**Required action:**
Where the records below have a line with "none", that line is to be copied.

**Records supplied:**
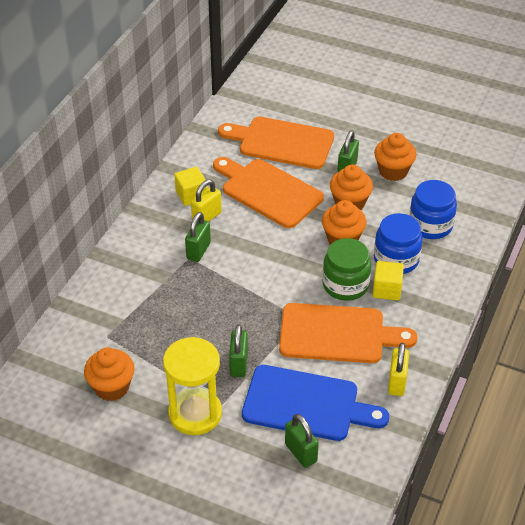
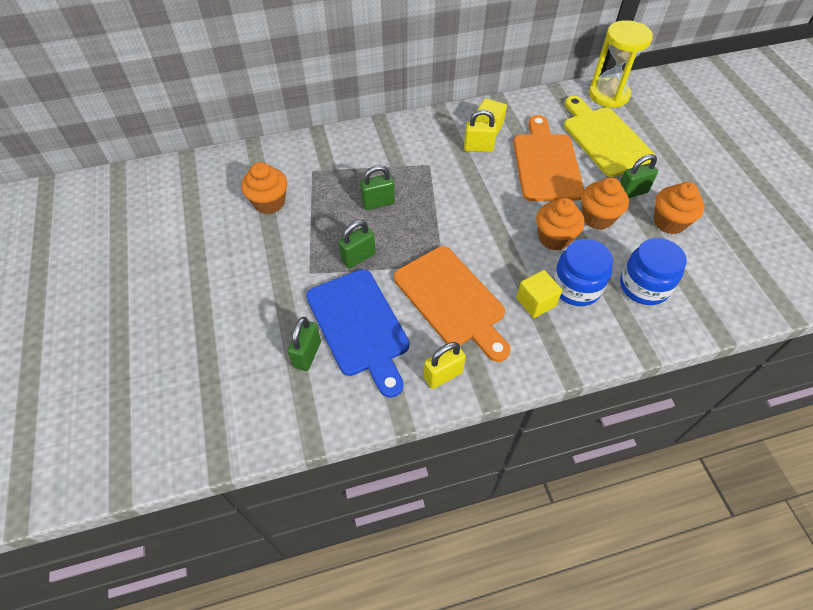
camera: 50 degrees right, 10 degrees up
(195, 413) = (287, 263): yellow hourglass -> yellow hourglass (608, 95)
(198, 251) = (441, 165): green padlock -> green padlock (378, 203)
(281, 142) = (604, 139): orange cutting board -> yellow cutting board
(345, 285) = (508, 271): green jar -> none

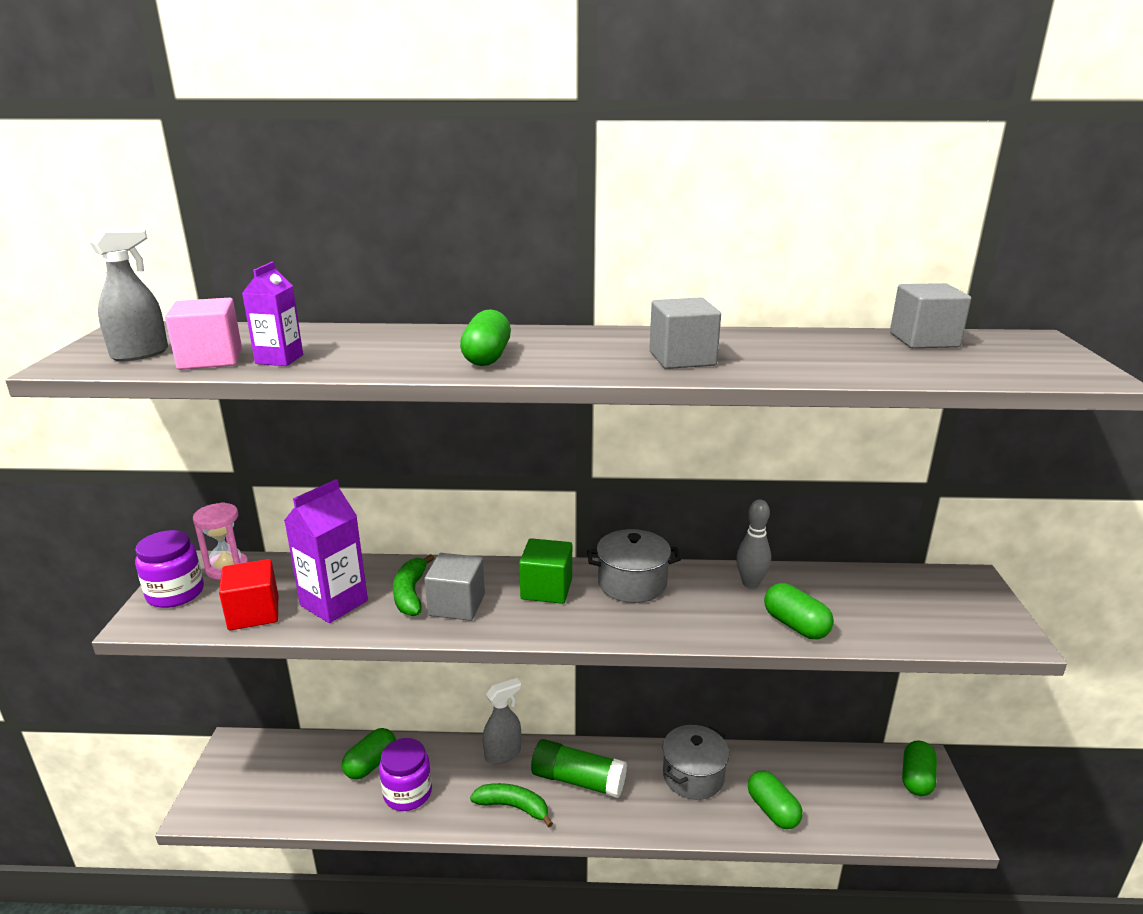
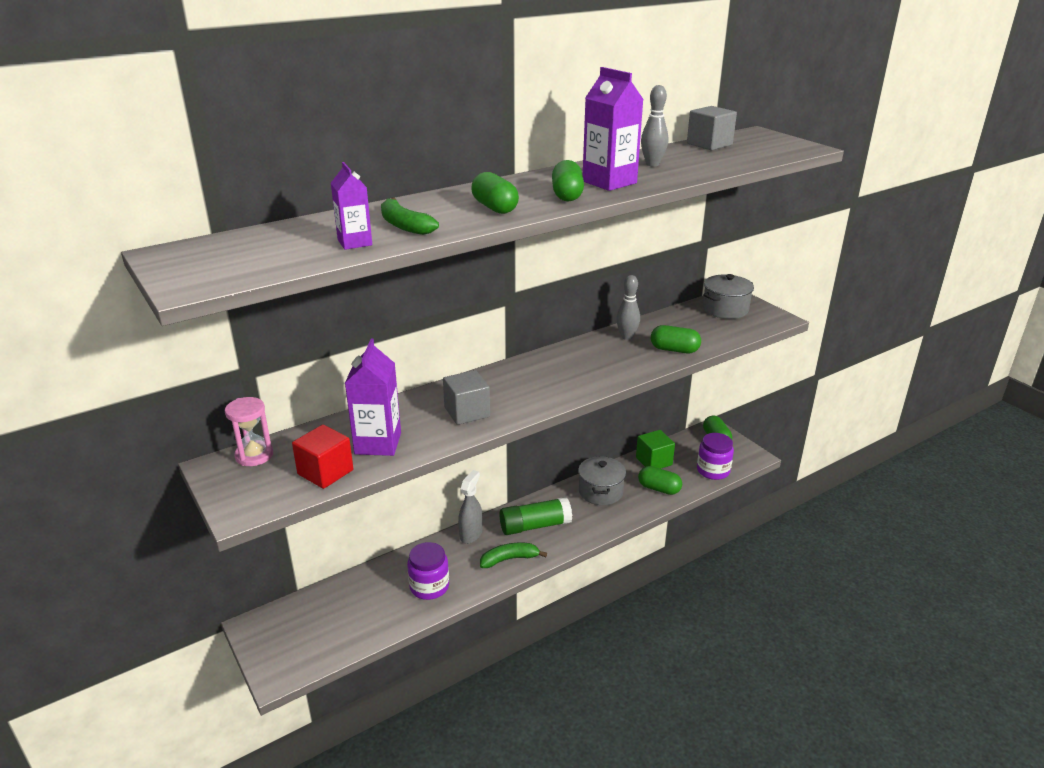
camera: 35 degrees left, 5 degrees up
(140, 354) = (230, 266): grey spray bottle -> none
(175, 593) = (237, 486): purple jar -> purple jar (713, 470)
(210, 359) = (300, 255): pink cube -> none
(371, 764) = (382, 584): green capsule -> green capsule (567, 195)
(411, 593) = (425, 418): green banana -> green banana (404, 225)
(546, 589) = (512, 382): green cube -> green cube (654, 461)
(632, 583) = (560, 360): grey pot -> grey pot (725, 309)
(682, 358) = (609, 182): grey cube -> purple carton
(786, 349) = (652, 164): none -> grey bowling pin

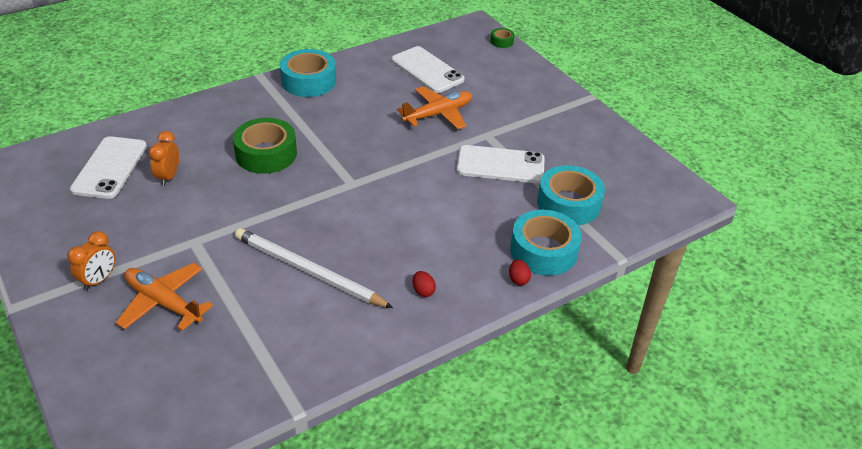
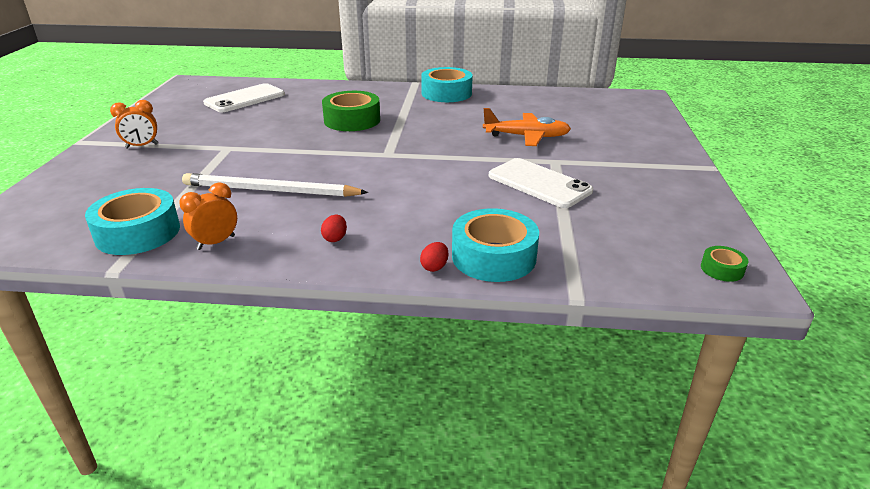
camera: 40 degrees right, 10 degrees down
(163, 302) = (153, 170): orange plane -> none
(168, 177) = (270, 113): orange clock -> orange clock (216, 243)
(308, 271) = (270, 190): white pencil -> white pencil turned 60 degrees counterclockwise
(427, 70) = (556, 110): white phone -> none
(501, 41) = (657, 111): green tape -> green tape (722, 269)
(568, 204) = (574, 232): turquoise tape -> turquoise tape (138, 233)

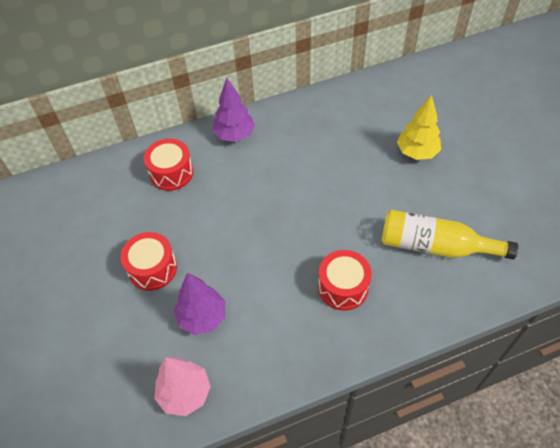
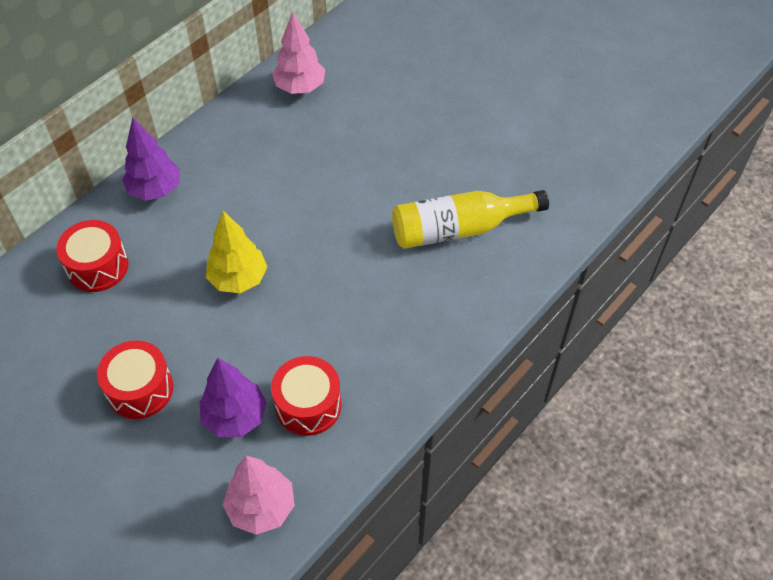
camera: 30 degrees left, 0 degrees up
(343, 287) = (381, 314): red drum -> red drum (308, 405)
(369, 99) = (300, 87): none -> pink tree
(416, 152) = (387, 132): yellow tree -> yellow tree (238, 279)

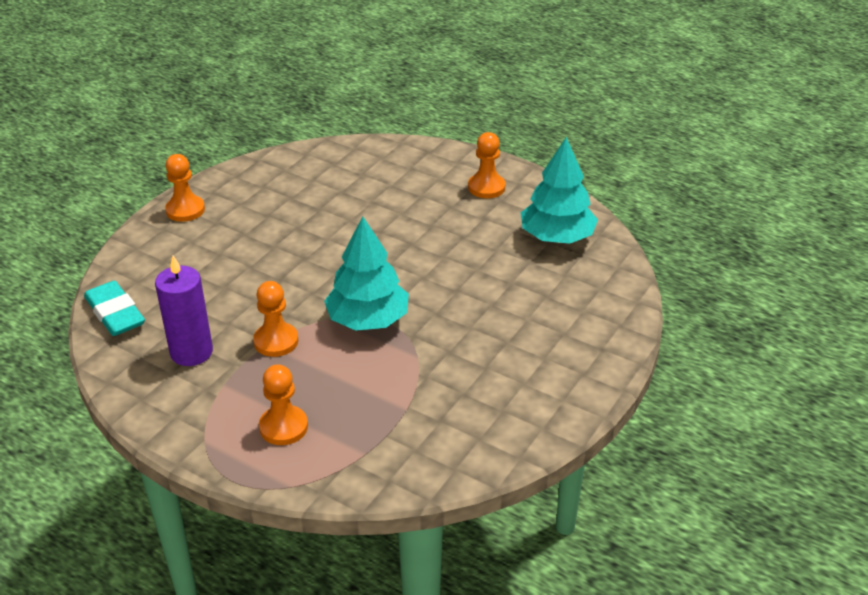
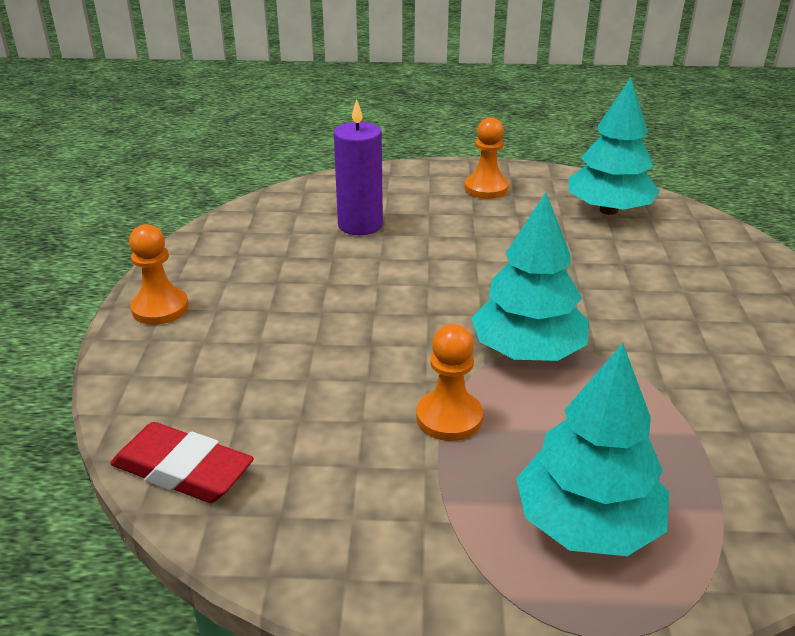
camera: 30 degrees left, 5 degrees down
(115, 313) = (183, 470): turquoise eraser -> red eraser
(191, 352) = (352, 477): purple candle -> purple candle (360, 225)
(283, 427) = (587, 523): orange pawn -> turquoise tree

**Final answer:**
(345, 285) = (508, 271): green jar -> none
(140, 354) = (230, 266): grey spray bottle -> none
(210, 359) = (300, 255): pink cube -> none
(786, 349) = (652, 164): none -> grey bowling pin
(163, 302) = (153, 170): orange plane -> none
(427, 70) = (556, 110): white phone -> none
(369, 99) = (300, 87): none -> pink tree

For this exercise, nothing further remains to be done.